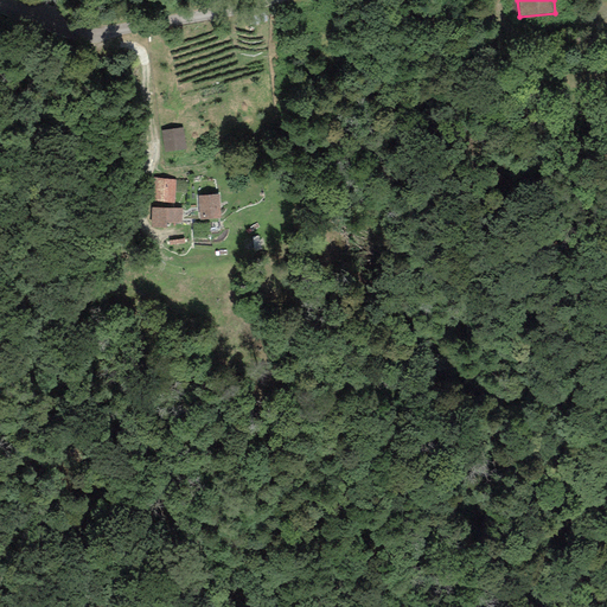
[(183,128),(161,132),(165,153),(186,148),(183,128)]
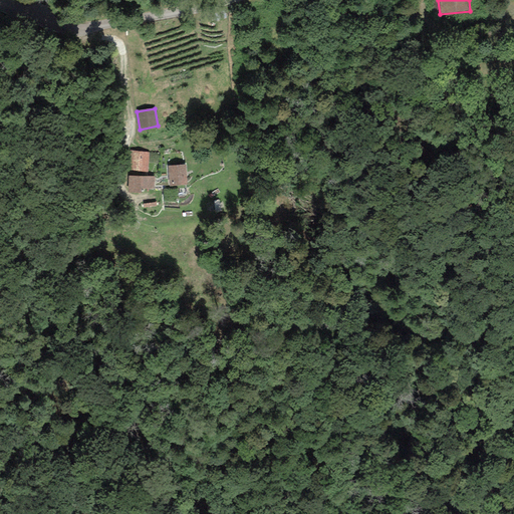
[(149,152),(130,151),(129,171),(148,172),(149,152)]
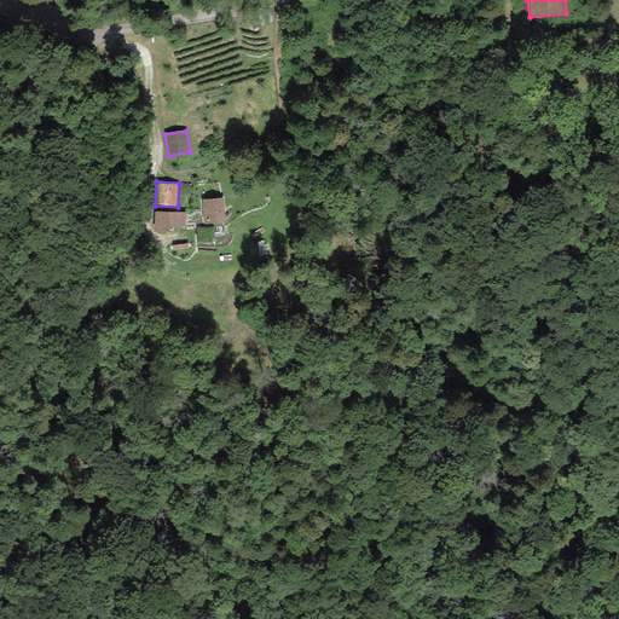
[(223,198),(201,201),(203,225),(225,223),(223,198)]
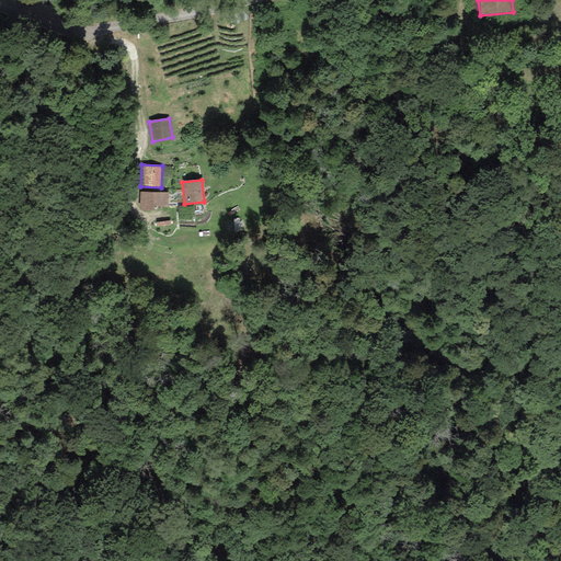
[(168,193),(140,192),(139,210),(153,210),(153,205),(168,206),(168,193)]
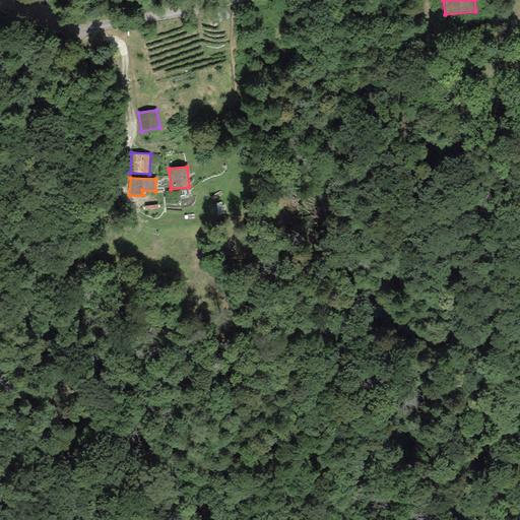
All buildings are outlined.
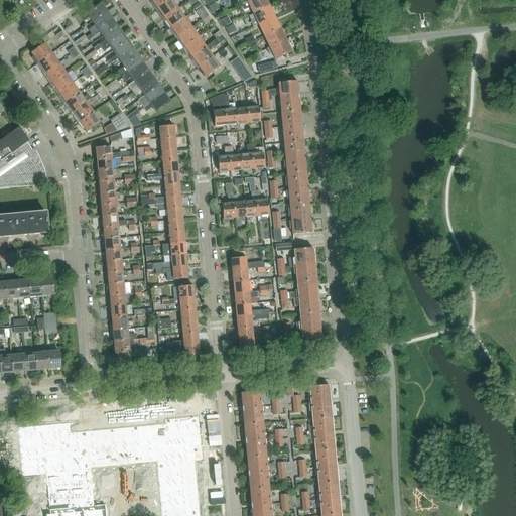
[(150,3),(155,9),(168,0),(150,0),(152,1),(150,3)]
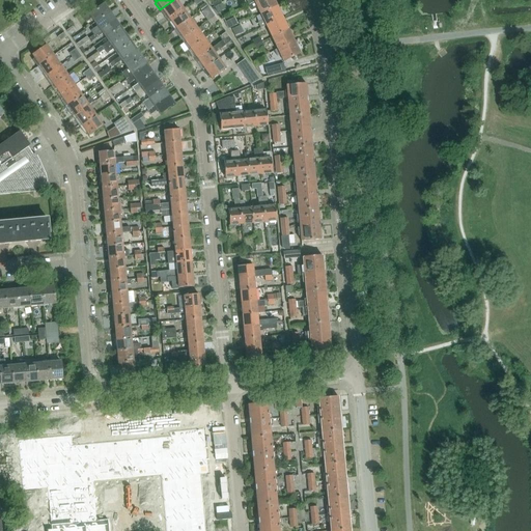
[(166,15),(169,19),(183,8),(176,0),(173,0),(160,9),(164,17),(166,15)]
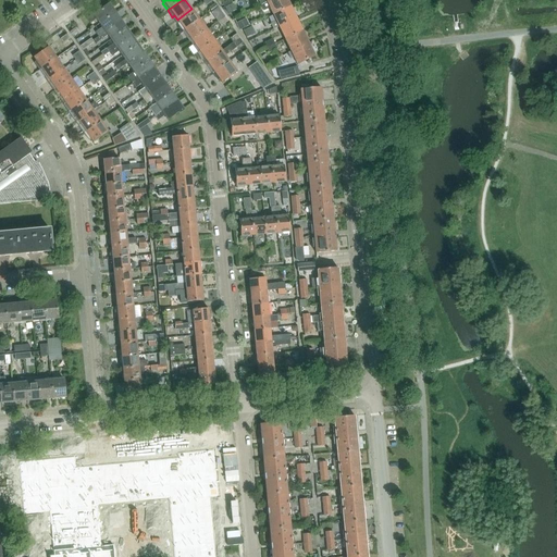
[(270,8),(273,14),(291,5),(287,0),(269,0),(260,4),(263,12),(270,8)]
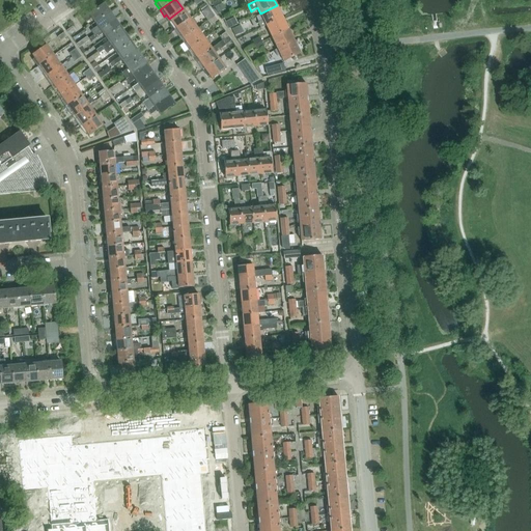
[(216,15),(217,15),(225,10),(222,3),(213,8),(212,8),(216,15)]
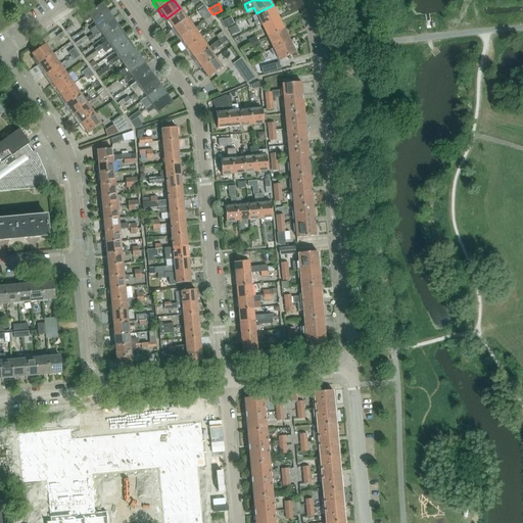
[(91,17),(94,21),(103,15),(102,14),(104,12),(106,14),(108,13),(102,4),(89,14),(88,13),(81,18),(84,22),(91,17)]
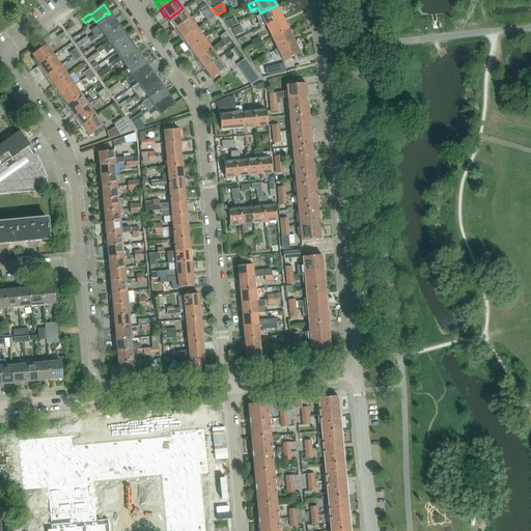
[(266,25),(282,18),(277,5),(260,14),(263,20),(257,23),(260,28),(266,25)]
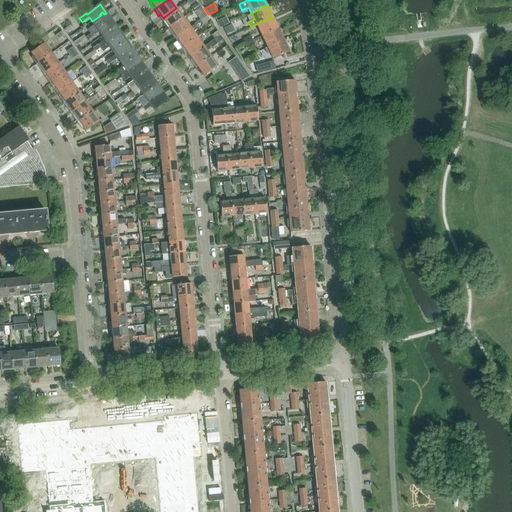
[(200,7),(194,12),(200,20),(207,16),(200,7)]
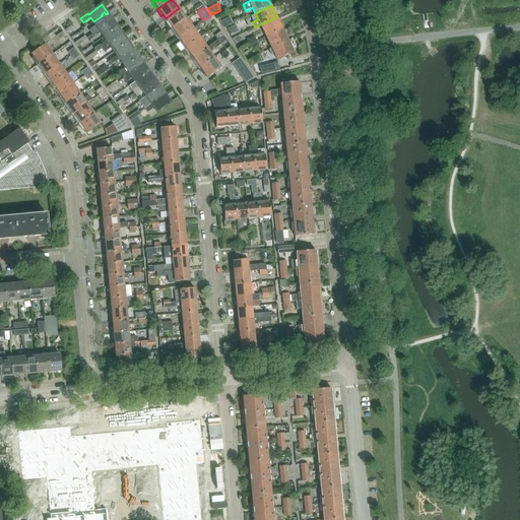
[(166,22),(171,29),(186,18),(179,8),(166,18),(167,21),(166,22)]
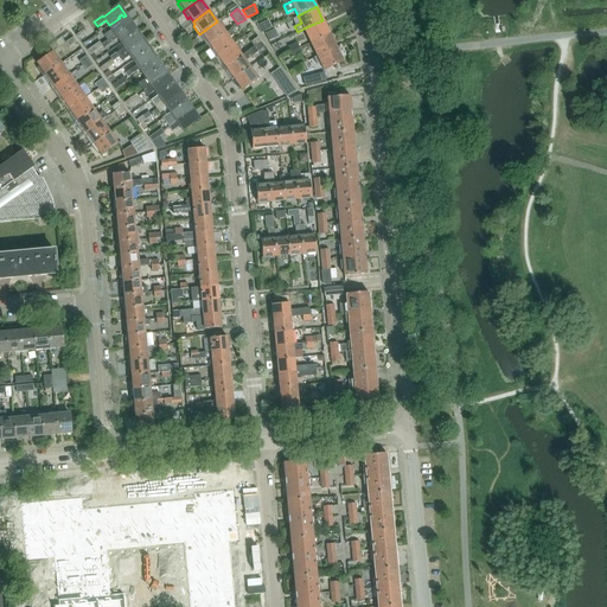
[(120,18),(109,25),(112,30),(104,34),(107,39),(132,23),(126,16),(123,17),(121,14),(119,17),(120,18)]
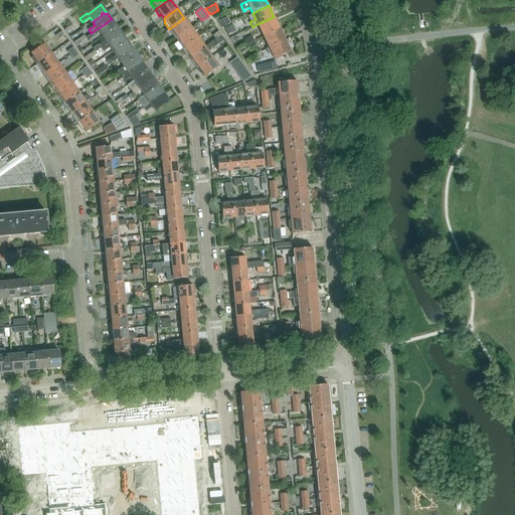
[(210,20),(208,16),(201,20),(204,24),(210,20)]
··········
> **PROBLEM TO WORK ON**
All of the entries above are to be restated word for word, minus the images.

> **WRITTEN ANSWER**
[(183,128),(161,132),(165,153),(186,148),(183,128)]
[(149,152),(130,151),(129,171),(148,172),(149,152)]
[(223,198),(201,201),(203,225),(225,223),(223,198)]
[(168,193),(140,192),(139,210),(153,210),(153,205),(168,206),(168,193)]
All buildings are outlined.
[(150,3),(155,9),(168,0),(150,0),(152,1),(150,3)]
[(166,15),(169,19),(183,8),(176,0),(173,0),(160,9),(164,17),(166,15)]
[(270,8),(273,14),(291,5),(287,0),(269,0),(260,4),(263,12),(270,8)]
[(216,15),(217,15),(225,10),(222,3),(213,8),(212,8),(216,15)]
[(91,17),(94,21),(103,15),(102,14),(104,12),(106,14),(108,13),(102,4),(89,14),(88,13),(81,18),(84,22),(91,17)]
[(266,25),(282,18),(277,5),(260,14),(263,20),(257,23),(260,28),(266,25)]
[(200,7),(194,12),(200,20),(207,16),(200,7)]
[(166,22),(171,29),(186,18),(179,8),(166,18),(167,21),(166,22)]
[(120,18),(109,25),(112,30),(104,34),(107,39),(132,23),(126,16),(123,17),(121,14),(119,17),(120,18)]
[(210,20),(208,16),(201,20),(204,24),(210,20)]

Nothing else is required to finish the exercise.